| Required work |
The expected output is an exact copy of each line from the line with "D10: diode (A" through the end of the data below, with no pictures in it.

| Data records |
··········

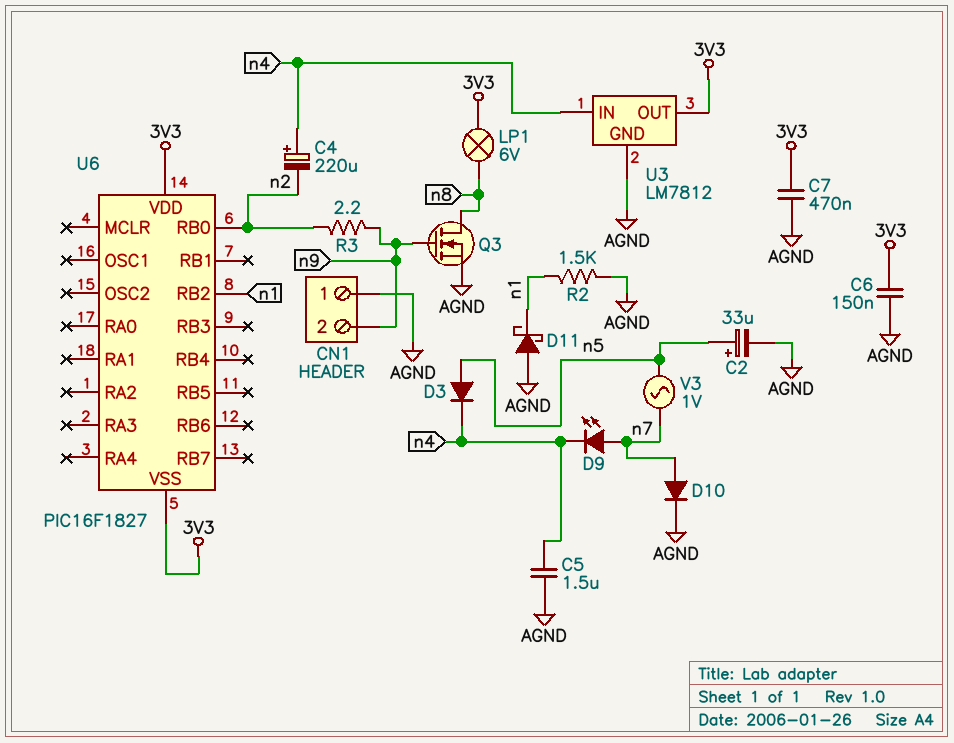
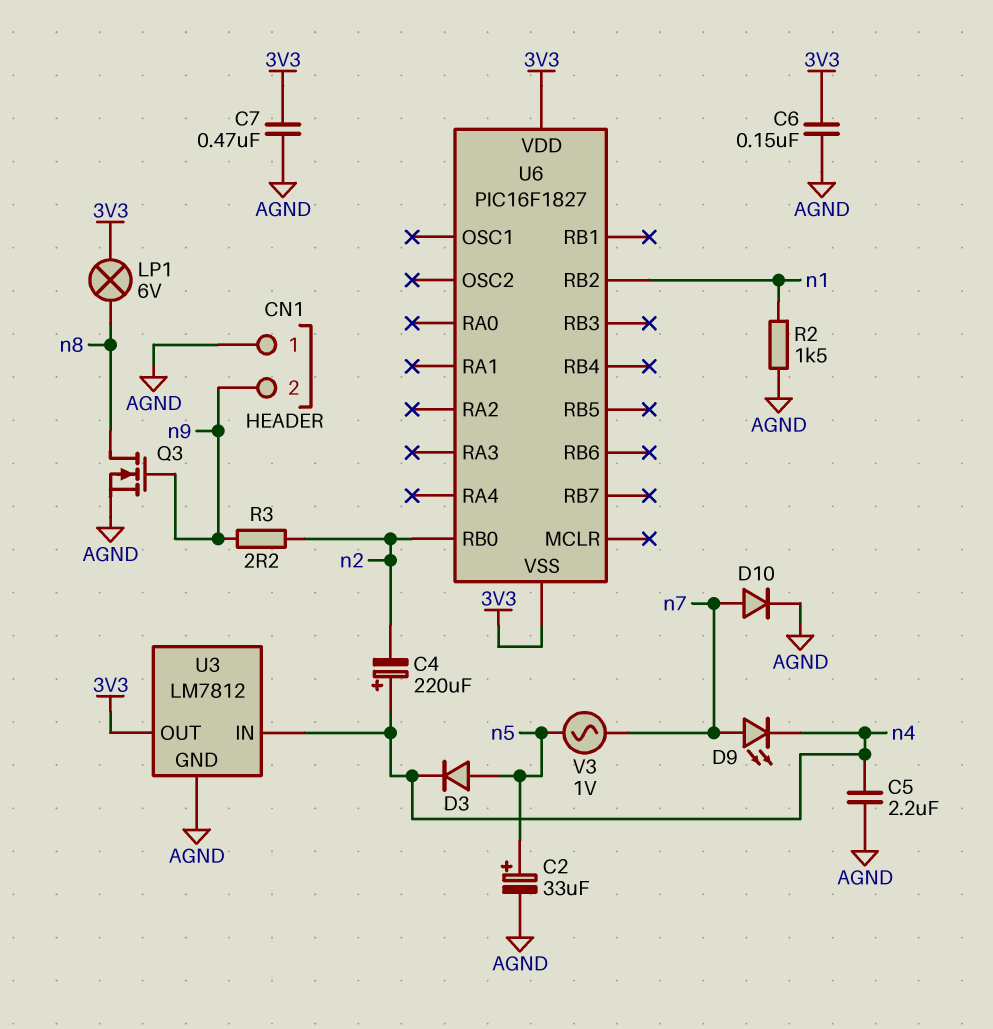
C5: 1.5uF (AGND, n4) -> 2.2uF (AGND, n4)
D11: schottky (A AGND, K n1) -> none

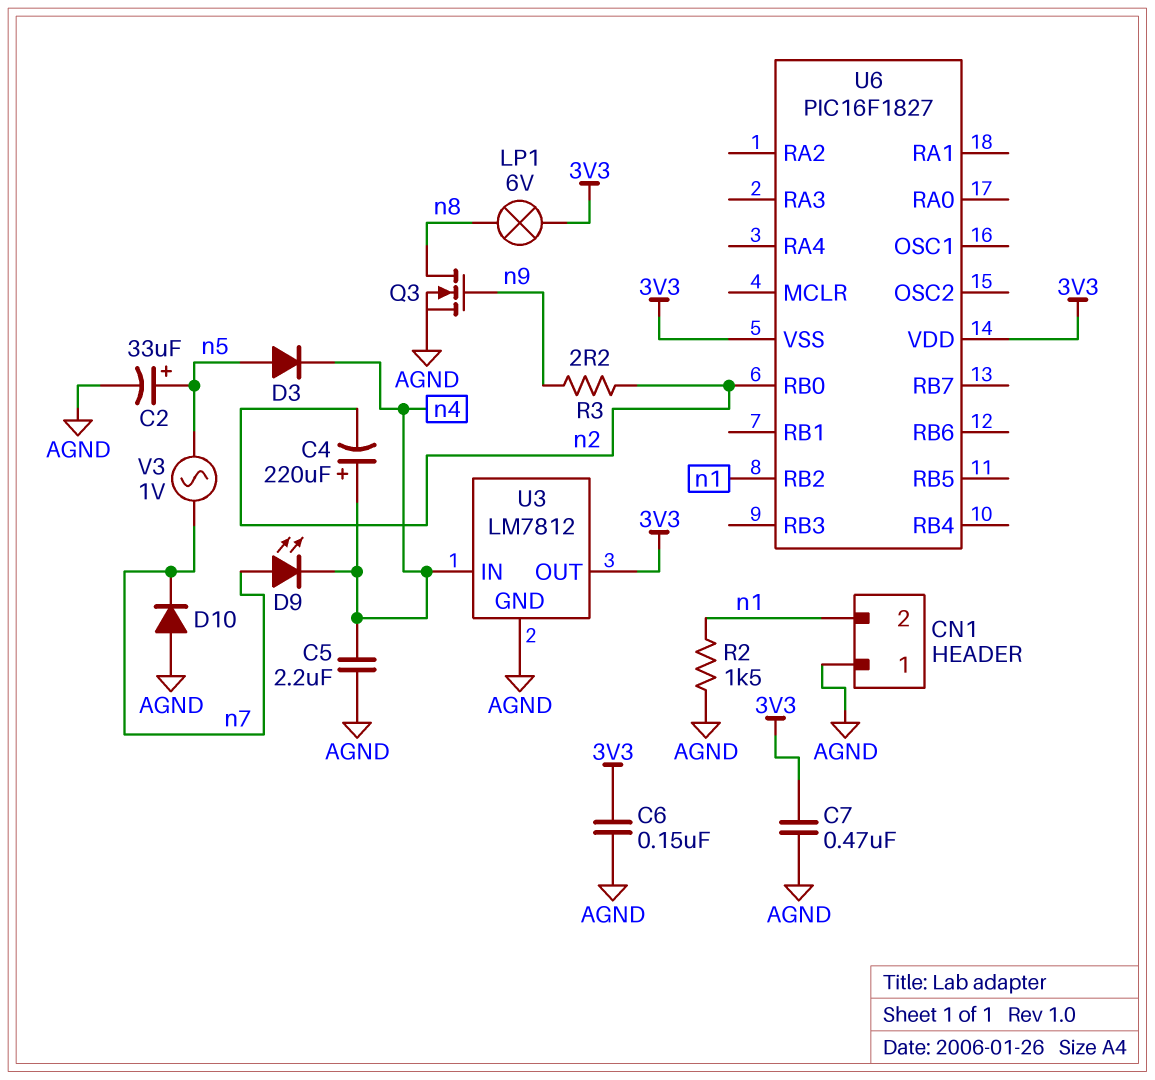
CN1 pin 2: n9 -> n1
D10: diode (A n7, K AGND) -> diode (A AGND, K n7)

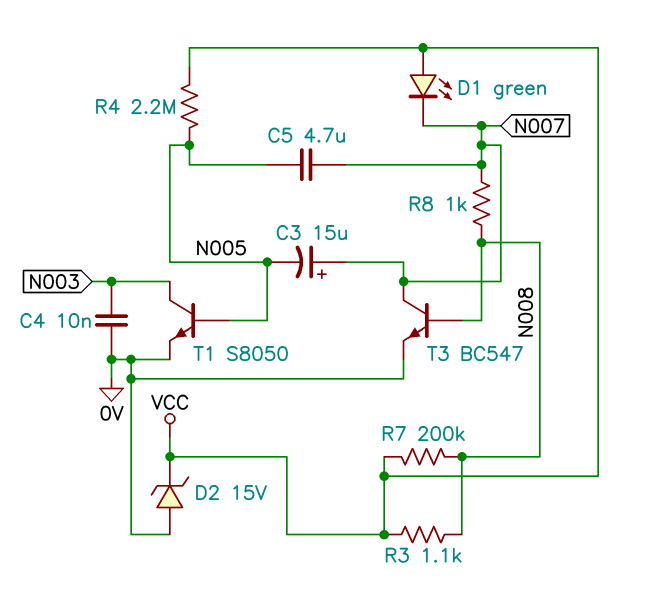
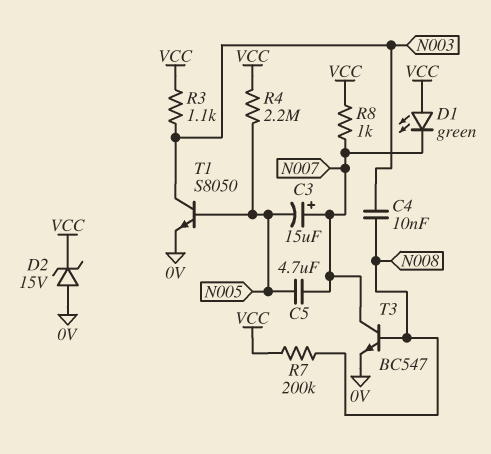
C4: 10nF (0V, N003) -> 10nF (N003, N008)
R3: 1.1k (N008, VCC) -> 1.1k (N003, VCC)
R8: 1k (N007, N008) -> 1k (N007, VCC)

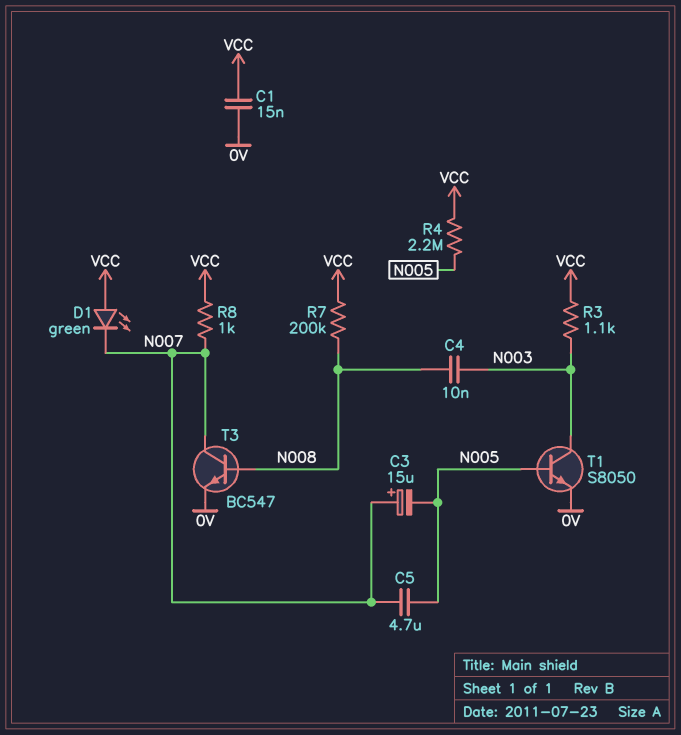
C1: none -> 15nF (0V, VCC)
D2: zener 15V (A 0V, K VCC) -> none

··········

| Output |
D10: diode (A n7, K AGND) -> diode (A AGND, K n7)

C4: 10nF (0V, N003) -> 10nF (N003, N008)
R3: 1.1k (N008, VCC) -> 1.1k (N003, VCC)
R8: 1k (N007, N008) -> 1k (N007, VCC)

C1: none -> 15nF (0V, VCC)
D2: zener 15V (A 0V, K VCC) -> none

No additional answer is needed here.